━━━━━ Extracted entries ━━━━━
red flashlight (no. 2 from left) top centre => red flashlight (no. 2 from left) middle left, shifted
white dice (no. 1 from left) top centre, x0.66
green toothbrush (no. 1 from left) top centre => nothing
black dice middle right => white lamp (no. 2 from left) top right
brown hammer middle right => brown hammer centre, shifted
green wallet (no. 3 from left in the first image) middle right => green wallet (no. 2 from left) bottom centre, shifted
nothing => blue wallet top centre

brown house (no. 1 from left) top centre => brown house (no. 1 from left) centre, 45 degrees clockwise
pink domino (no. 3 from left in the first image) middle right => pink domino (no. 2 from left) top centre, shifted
━━━━━
■ **What you will do**: The records shown above must be returned in full, exactly as written.

■ **Output**:
red flashlight (no. 2 from left) top centre => red flashlight (no. 2 from left) middle left, shifted
white dice (no. 1 from left) top centre, x0.66
green toothbrush (no. 1 from left) top centre => nothing
black dice middle right => white lamp (no. 2 from left) top right
brown hammer middle right => brown hammer centre, shifted
green wallet (no. 3 from left in the first image) middle right => green wallet (no. 2 from left) bottom centre, shifted
nothing => blue wallet top centre

brown house (no. 1 from left) top centre => brown house (no. 1 from left) centre, 45 degrees clockwise
pink domino (no. 3 from left in the first image) middle right => pink domino (no. 2 from left) top centre, shifted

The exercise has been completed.